[START OF Extracted data]

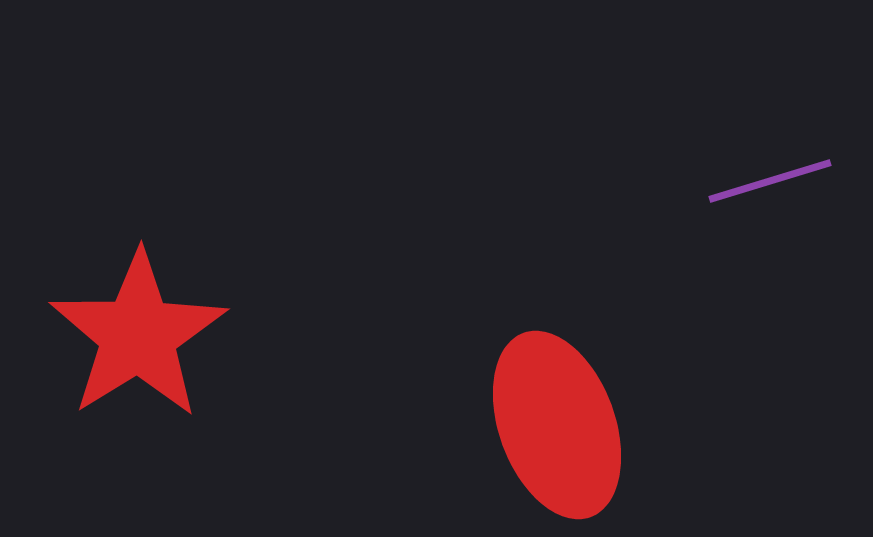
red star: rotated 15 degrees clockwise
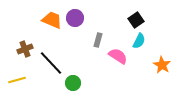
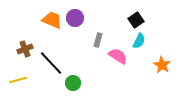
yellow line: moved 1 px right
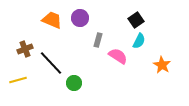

[END OF Extracted data]
[START OF Extracted data]

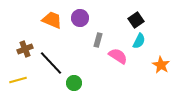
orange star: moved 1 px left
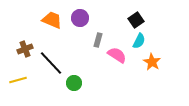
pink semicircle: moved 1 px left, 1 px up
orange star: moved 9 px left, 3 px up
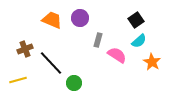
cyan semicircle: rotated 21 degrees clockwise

[END OF Extracted data]

→ **Aim of the task**
Revise the lines starting at the one that contains "orange star: moved 1 px left" and ending at the one that contains "cyan semicircle: rotated 21 degrees clockwise", swapping "semicircle" for "half circle" and leaving everything else as it is. Give only those lines, without the pictures.

→ **Exercise result**
orange star: moved 1 px left
pink half circle: moved 1 px left, 1 px up
orange star: moved 9 px left, 3 px up
cyan half circle: rotated 21 degrees clockwise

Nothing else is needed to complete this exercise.